== TO DO ==
Give the lines again exactly as they appear, from the first line of the listing through the line containing "(428, 534) = (439, 442): black", and omit every picture.

== DATASET ==
——————————

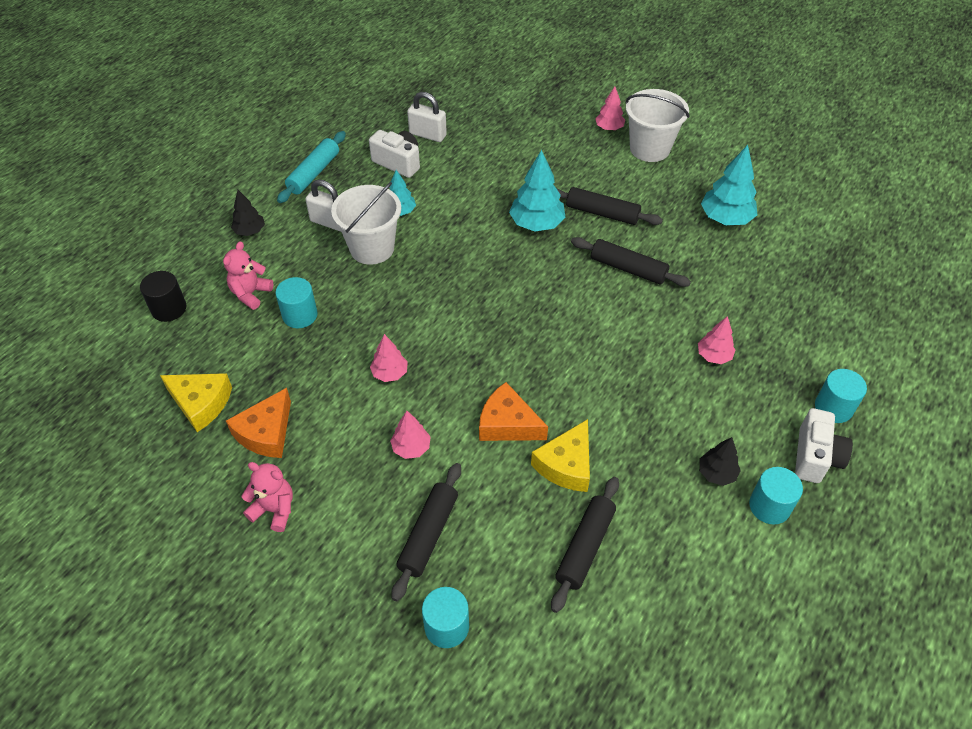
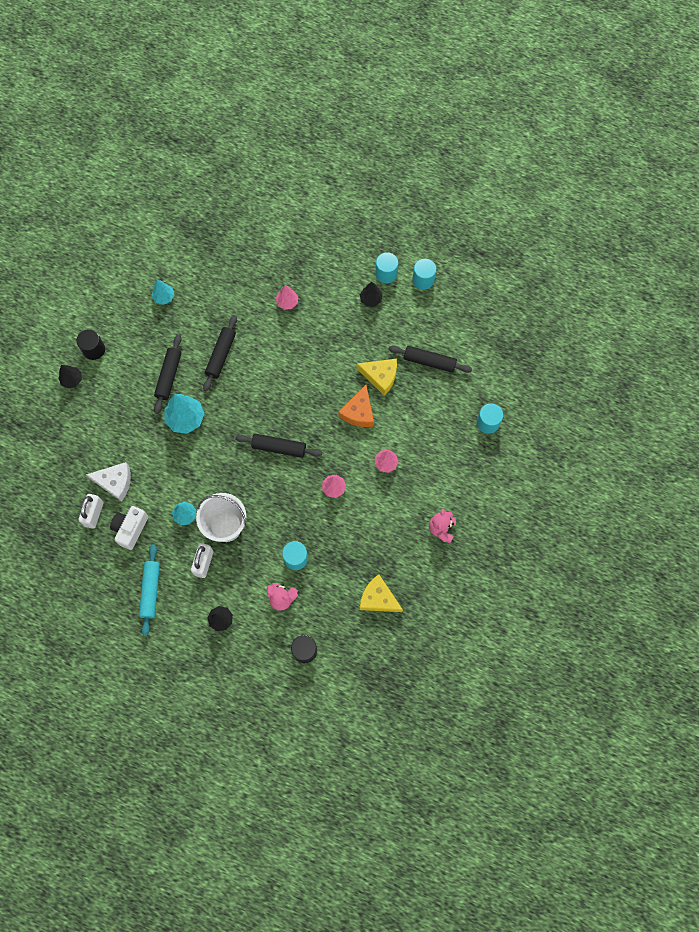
camera: 100 degrees left, 20 degrees up
(201, 403) = (378, 598): yellow cheese -> yellow cheese turned 75 degrees counterclockwise
(266, 433) = (392, 550): orange cheese -> none
(314, 173) = (151, 591): turquoise rolling pin -> turquoise rolling pin turned 75 degrees clockwise
(428, 534) = (439, 442): black rolling pin -> black rolling pin (279, 448)
(463, 154) = (115, 482): none -> white cheese
(609, 128) = (72, 380): pink tree -> black tree
(649, 148) = (94, 349): white bucket -> black cylinder
(725, 218) = (164, 297): turquoise tree -> turquoise tree, size x0.59
(815, 457) = (350, 250): white camera -> none
(833, 407) = (314, 240): turquoise cylinder -> turquoise cylinder (423, 280)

——————————

== SOLVED PROBLEM ==
camera: 100 degrees left, 20 degrees up
(201, 403) = (378, 598): yellow cheese -> yellow cheese turned 75 degrees counterclockwise
(266, 433) = (392, 550): orange cheese -> none
(314, 173) = (151, 591): turquoise rolling pin -> turquoise rolling pin turned 75 degrees clockwise
(428, 534) = (439, 442): black rolling pin -> black rolling pin (279, 448)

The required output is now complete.